+++ SOURCE DATA +++

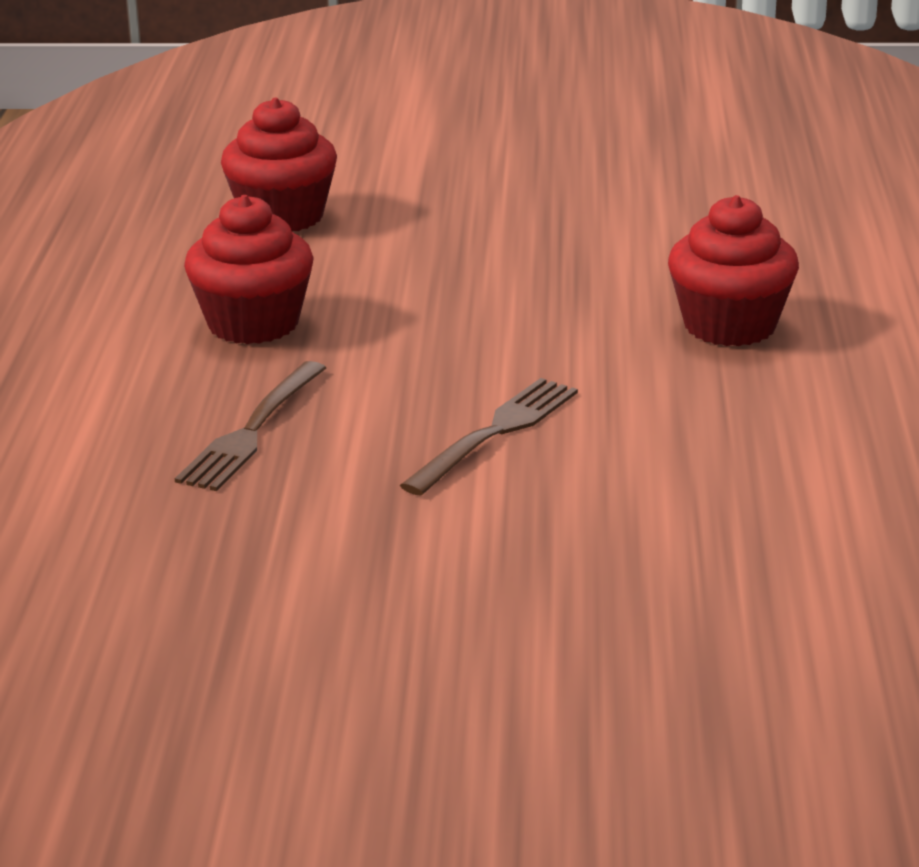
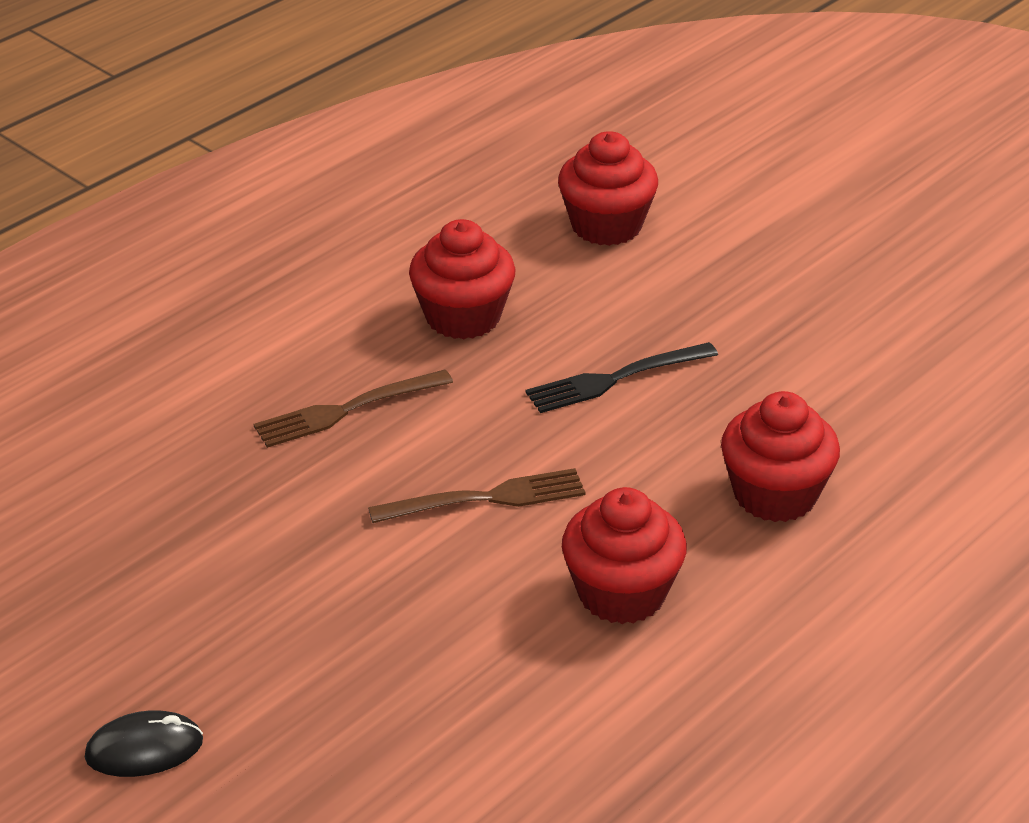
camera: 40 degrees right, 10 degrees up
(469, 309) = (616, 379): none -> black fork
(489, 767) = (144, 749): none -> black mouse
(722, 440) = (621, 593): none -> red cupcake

+++

__YOUR ASSIGNMENT__
In the listing above, find each line with the word "none" and copy it out.

__EXERCISE ANSWER__
(469, 309) = (616, 379): none -> black fork
(489, 767) = (144, 749): none -> black mouse
(722, 440) = (621, 593): none -> red cupcake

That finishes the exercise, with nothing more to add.